> **TO DO**:
Scan the entries for lines with the word "none" and copy those lines.

▶

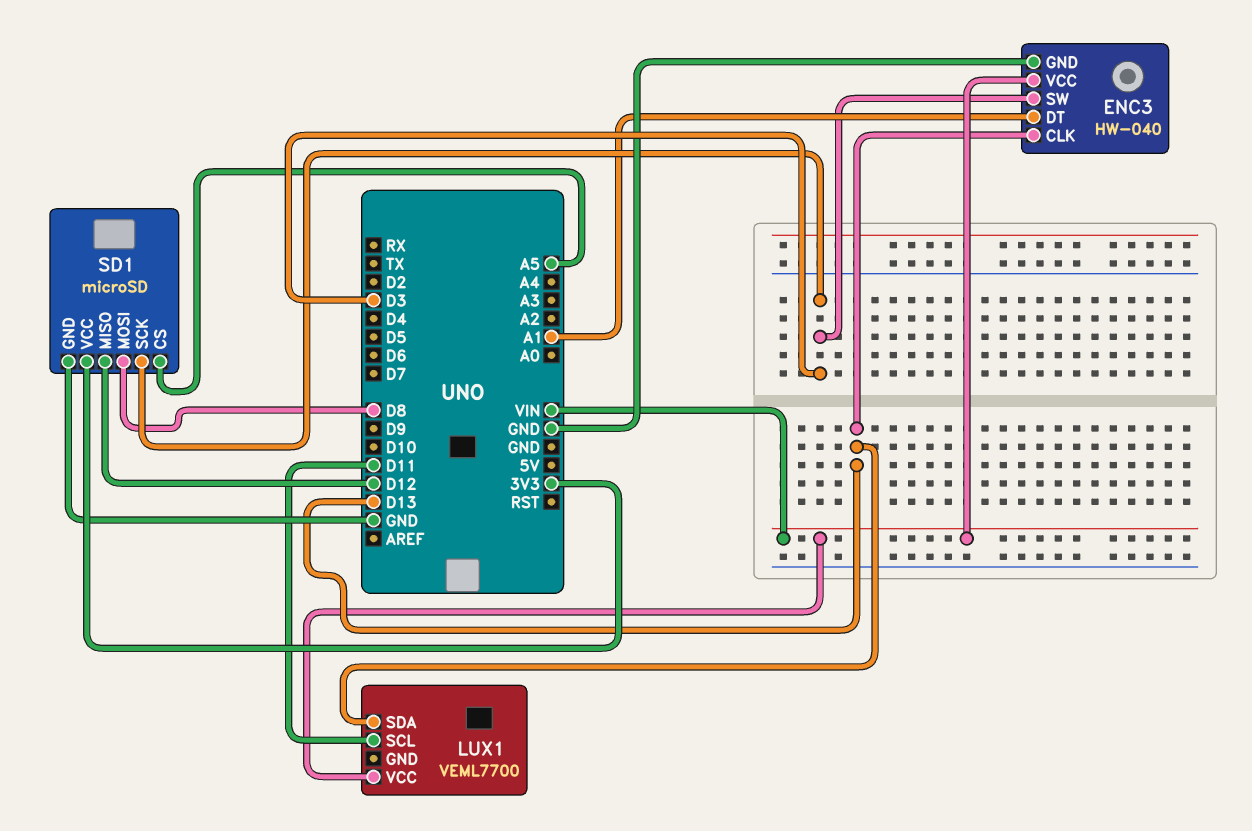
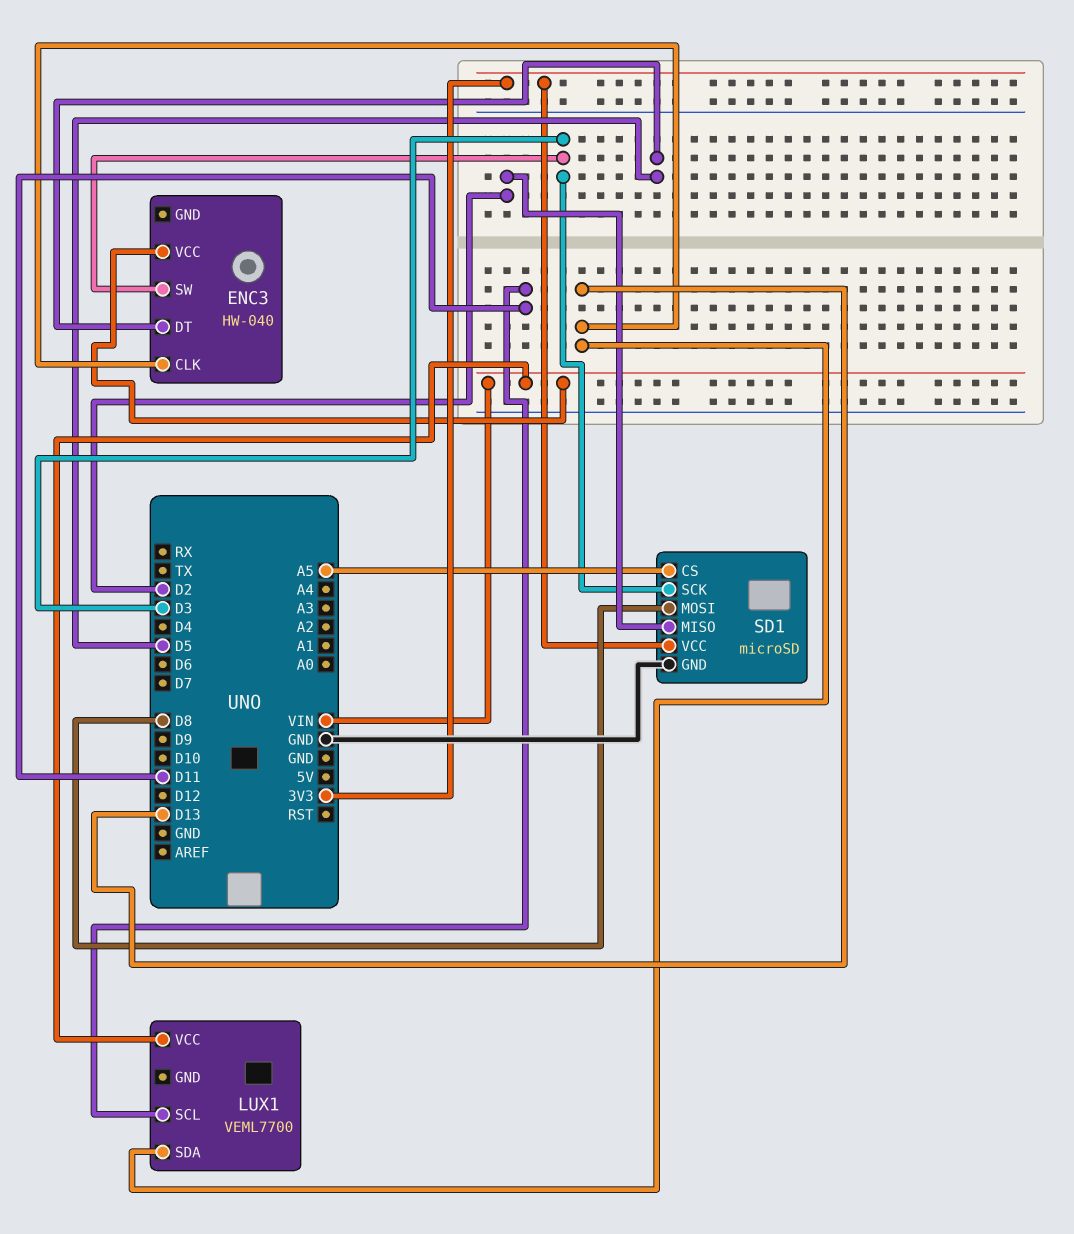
ENC3 pin DT: A1 -> D5
ENC3 pin GND: GND -> none
SD1 pin MISO: D12 -> D2

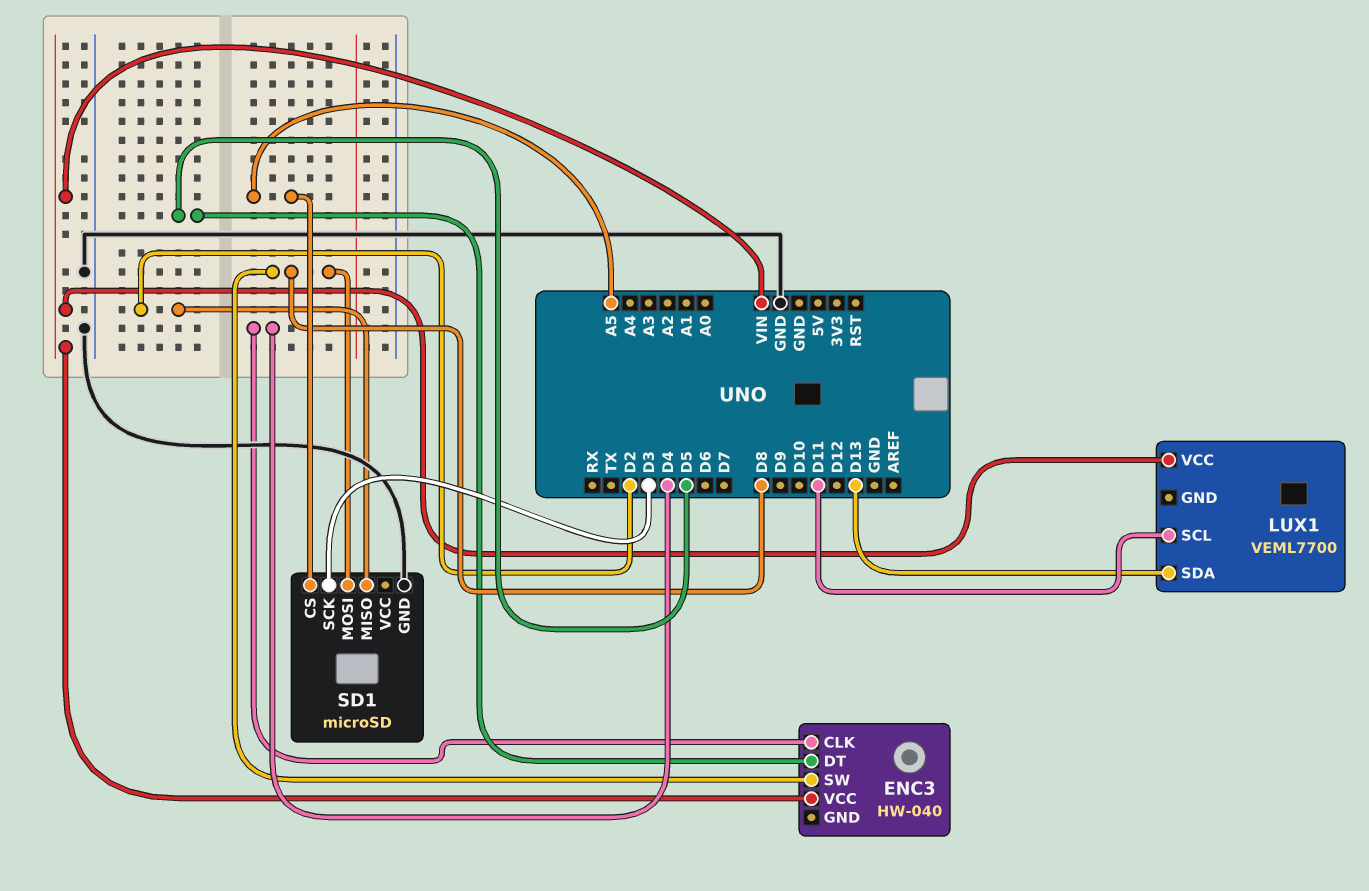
ENC3 pin CLK: D13 -> D4
ENC3 pin SW: D3 -> D8
SD1 pin VCC: 3V3 -> none

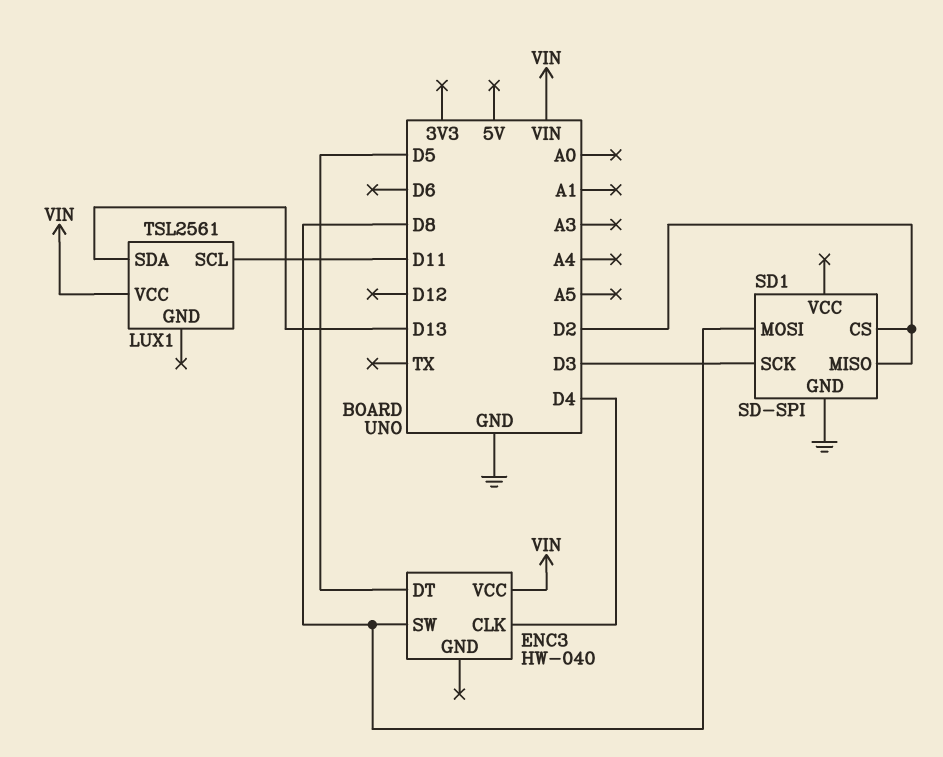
LUX1: VEML7700 -> TSL2561
SD1: microSD -> SD-SPI
SD1 pin CS: A5 -> D2

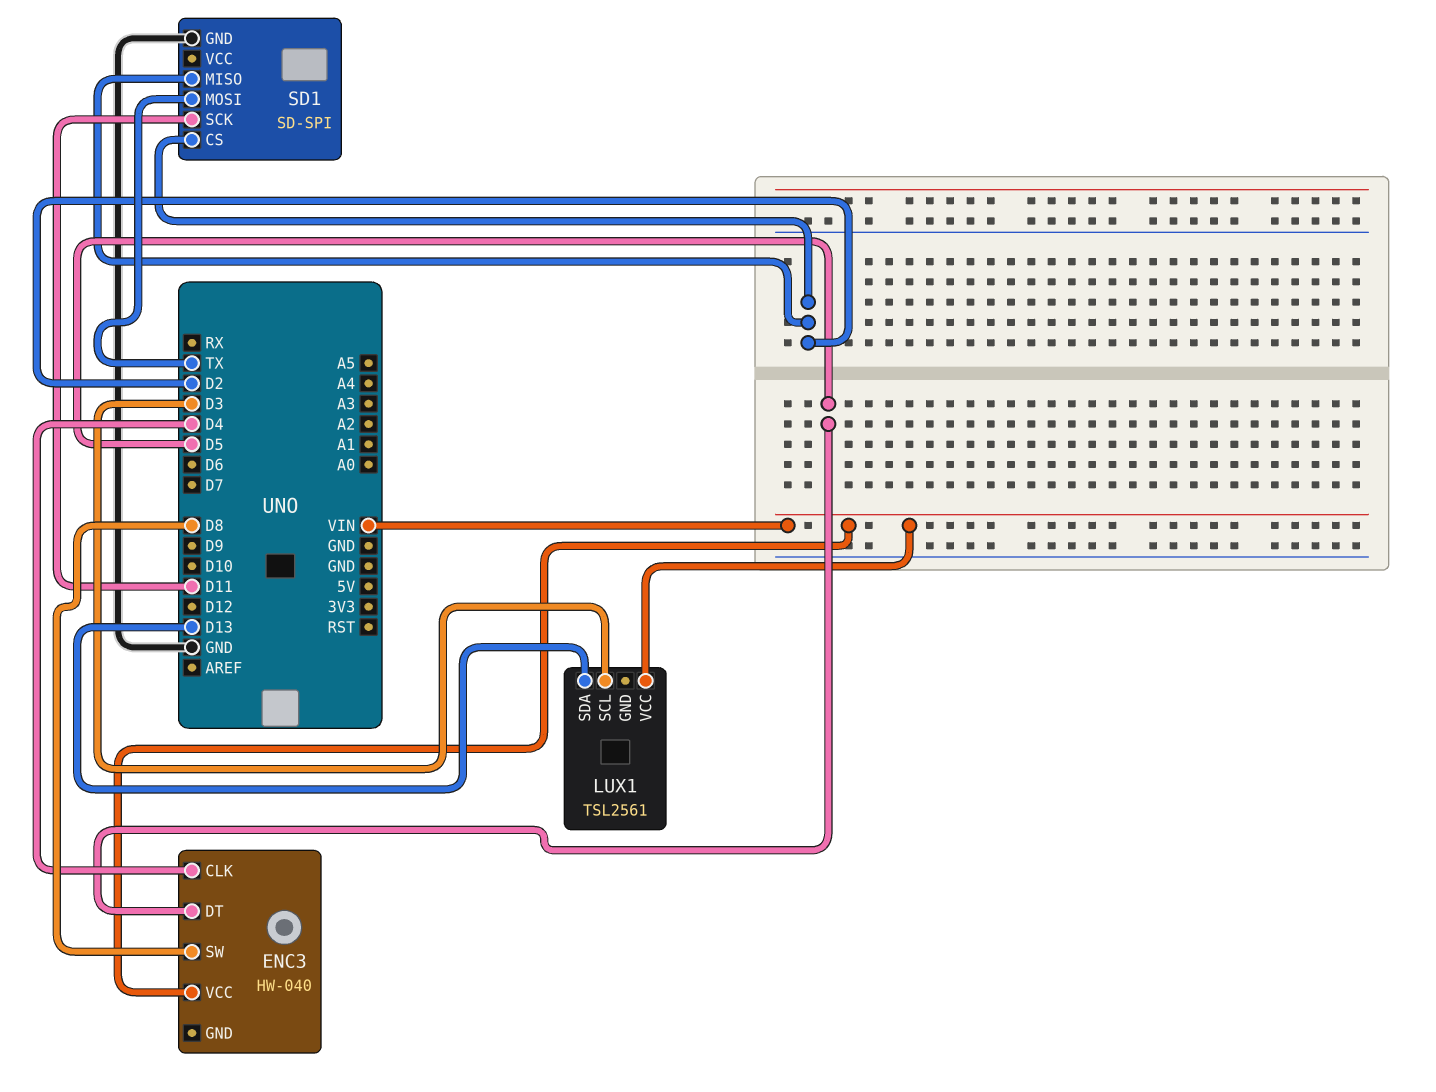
LUX1 pin SCL: D11 -> D3
SD1 pin MOSI: D8 -> TX
SD1 pin SCK: D3 -> D11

◀

> **TASK RESULT**:
ENC3 pin GND: GND -> none
SD1 pin VCC: 3V3 -> none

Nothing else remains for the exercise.